#### ASSIGNED TASK
Set the data down exactly as it stands, and keep its pictures out.

#### SOURCE DATA
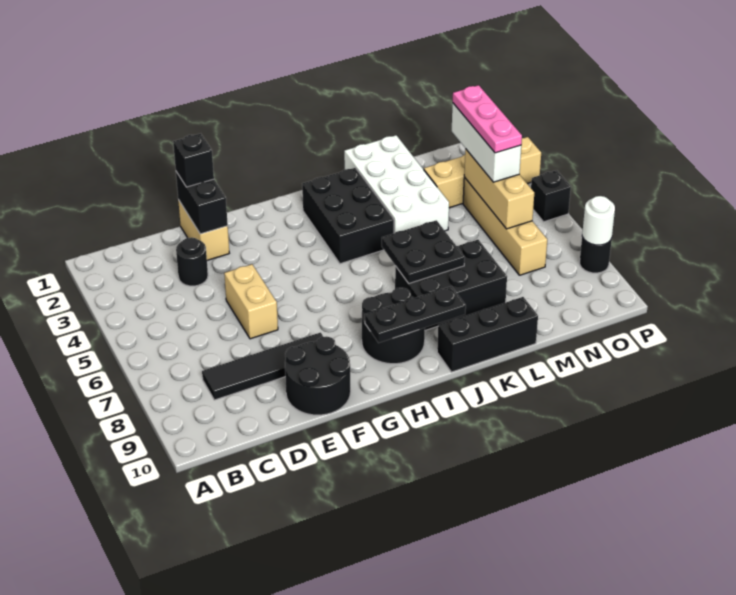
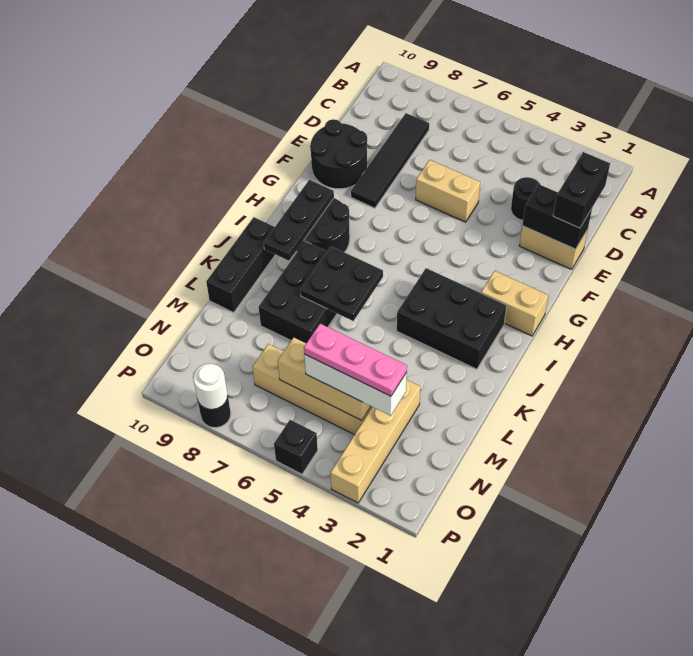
black brick E1 level 3 -> black brick D1:E1 level 3
none -> tan brick H1:H2 level 1
white brick K1:L4 level 1 -> none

#### REPLY TO THE TASK
black brick E1 level 3 -> black brick D1:E1 level 3
none -> tan brick H1:H2 level 1
white brick K1:L4 level 1 -> none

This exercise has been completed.